- Instructions for the task
Every entry below must be copied exactly, with nothing left out.

- Information given
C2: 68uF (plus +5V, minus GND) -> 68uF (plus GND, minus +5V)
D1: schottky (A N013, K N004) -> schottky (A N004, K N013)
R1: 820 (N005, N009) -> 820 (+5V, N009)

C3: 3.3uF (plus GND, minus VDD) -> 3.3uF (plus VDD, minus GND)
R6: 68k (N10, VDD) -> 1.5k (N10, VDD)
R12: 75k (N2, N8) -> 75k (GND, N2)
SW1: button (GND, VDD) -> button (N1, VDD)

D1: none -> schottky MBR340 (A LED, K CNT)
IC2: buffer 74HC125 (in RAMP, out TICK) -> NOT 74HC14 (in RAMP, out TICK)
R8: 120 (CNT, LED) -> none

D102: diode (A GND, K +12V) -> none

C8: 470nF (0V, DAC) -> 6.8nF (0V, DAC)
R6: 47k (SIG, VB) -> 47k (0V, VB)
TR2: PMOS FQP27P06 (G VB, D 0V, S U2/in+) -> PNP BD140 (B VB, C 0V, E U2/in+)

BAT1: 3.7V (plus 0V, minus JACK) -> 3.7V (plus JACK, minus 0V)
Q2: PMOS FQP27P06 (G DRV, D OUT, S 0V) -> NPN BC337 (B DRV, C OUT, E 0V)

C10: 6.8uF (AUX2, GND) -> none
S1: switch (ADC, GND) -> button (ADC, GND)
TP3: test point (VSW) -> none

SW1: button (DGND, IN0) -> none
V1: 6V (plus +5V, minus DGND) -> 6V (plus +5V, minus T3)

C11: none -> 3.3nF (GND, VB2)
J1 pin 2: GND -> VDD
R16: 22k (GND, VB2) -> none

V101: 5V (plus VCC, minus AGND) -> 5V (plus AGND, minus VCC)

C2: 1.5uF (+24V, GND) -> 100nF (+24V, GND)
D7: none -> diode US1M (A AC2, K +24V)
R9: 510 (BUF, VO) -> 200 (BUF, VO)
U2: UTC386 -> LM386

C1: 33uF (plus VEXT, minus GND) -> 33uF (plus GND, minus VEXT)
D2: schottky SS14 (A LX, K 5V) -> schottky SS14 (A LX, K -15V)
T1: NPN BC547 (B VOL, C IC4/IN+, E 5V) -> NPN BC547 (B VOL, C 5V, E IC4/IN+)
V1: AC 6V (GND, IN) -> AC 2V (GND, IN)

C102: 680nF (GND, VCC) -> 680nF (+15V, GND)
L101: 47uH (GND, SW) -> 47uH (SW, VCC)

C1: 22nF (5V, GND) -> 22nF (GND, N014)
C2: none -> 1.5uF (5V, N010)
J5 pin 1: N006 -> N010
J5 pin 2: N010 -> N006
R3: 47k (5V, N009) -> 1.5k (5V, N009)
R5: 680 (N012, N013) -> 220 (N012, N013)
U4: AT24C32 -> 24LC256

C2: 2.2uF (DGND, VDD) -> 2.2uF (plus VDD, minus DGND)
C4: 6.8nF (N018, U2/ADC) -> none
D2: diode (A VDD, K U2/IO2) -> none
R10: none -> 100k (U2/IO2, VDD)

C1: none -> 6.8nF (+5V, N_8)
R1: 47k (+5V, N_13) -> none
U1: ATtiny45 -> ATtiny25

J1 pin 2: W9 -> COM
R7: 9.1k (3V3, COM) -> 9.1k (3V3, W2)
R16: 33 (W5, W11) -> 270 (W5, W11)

- Answer section
C2: 68uF (plus +5V, minus GND) -> 68uF (plus GND, minus +5V)
D1: schottky (A N013, K N004) -> schottky (A N004, K N013)
R1: 820 (N005, N009) -> 820 (+5V, N009)

C3: 3.3uF (plus GND, minus VDD) -> 3.3uF (plus VDD, minus GND)
R6: 68k (N10, VDD) -> 1.5k (N10, VDD)
R12: 75k (N2, N8) -> 75k (GND, N2)
SW1: button (GND, VDD) -> button (N1, VDD)

D1: none -> schottky MBR340 (A LED, K CNT)
IC2: buffer 74HC125 (in RAMP, out TICK) -> NOT 74HC14 (in RAMP, out TICK)
R8: 120 (CNT, LED) -> none

D102: diode (A GND, K +12V) -> none

C8: 470nF (0V, DAC) -> 6.8nF (0V, DAC)
R6: 47k (SIG, VB) -> 47k (0V, VB)
TR2: PMOS FQP27P06 (G VB, D 0V, S U2/in+) -> PNP BD140 (B VB, C 0V, E U2/in+)

BAT1: 3.7V (plus 0V, minus JACK) -> 3.7V (plus JACK, minus 0V)
Q2: PMOS FQP27P06 (G DRV, D OUT, S 0V) -> NPN BC337 (B DRV, C OUT, E 0V)

C10: 6.8uF (AUX2, GND) -> none
S1: switch (ADC, GND) -> button (ADC, GND)
TP3: test point (VSW) -> none

SW1: button (DGND, IN0) -> none
V1: 6V (plus +5V, minus DGND) -> 6V (plus +5V, minus T3)

C11: none -> 3.3nF (GND, VB2)
J1 pin 2: GND -> VDD
R16: 22k (GND, VB2) -> none

V101: 5V (plus VCC, minus AGND) -> 5V (plus AGND, minus VCC)

C2: 1.5uF (+24V, GND) -> 100nF (+24V, GND)
D7: none -> diode US1M (A AC2, K +24V)
R9: 510 (BUF, VO) -> 200 (BUF, VO)
U2: UTC386 -> LM386

C1: 33uF (plus VEXT, minus GND) -> 33uF (plus GND, minus VEXT)
D2: schottky SS14 (A LX, K 5V) -> schottky SS14 (A LX, K -15V)
T1: NPN BC547 (B VOL, C IC4/IN+, E 5V) -> NPN BC547 (B VOL, C 5V, E IC4/IN+)
V1: AC 6V (GND, IN) -> AC 2V (GND, IN)

C102: 680nF (GND, VCC) -> 680nF (+15V, GND)
L101: 47uH (GND, SW) -> 47uH (SW, VCC)

C1: 22nF (5V, GND) -> 22nF (GND, N014)
C2: none -> 1.5uF (5V, N010)
J5 pin 1: N006 -> N010
J5 pin 2: N010 -> N006
R3: 47k (5V, N009) -> 1.5k (5V, N009)
R5: 680 (N012, N013) -> 220 (N012, N013)
U4: AT24C32 -> 24LC256

C2: 2.2uF (DGND, VDD) -> 2.2uF (plus VDD, minus DGND)
C4: 6.8nF (N018, U2/ADC) -> none
D2: diode (A VDD, K U2/IO2) -> none
R10: none -> 100k (U2/IO2, VDD)

C1: none -> 6.8nF (+5V, N_8)
R1: 47k (+5V, N_13) -> none
U1: ATtiny45 -> ATtiny25

J1 pin 2: W9 -> COM
R7: 9.1k (3V3, COM) -> 9.1k (3V3, W2)
R16: 33 (W5, W11) -> 270 (W5, W11)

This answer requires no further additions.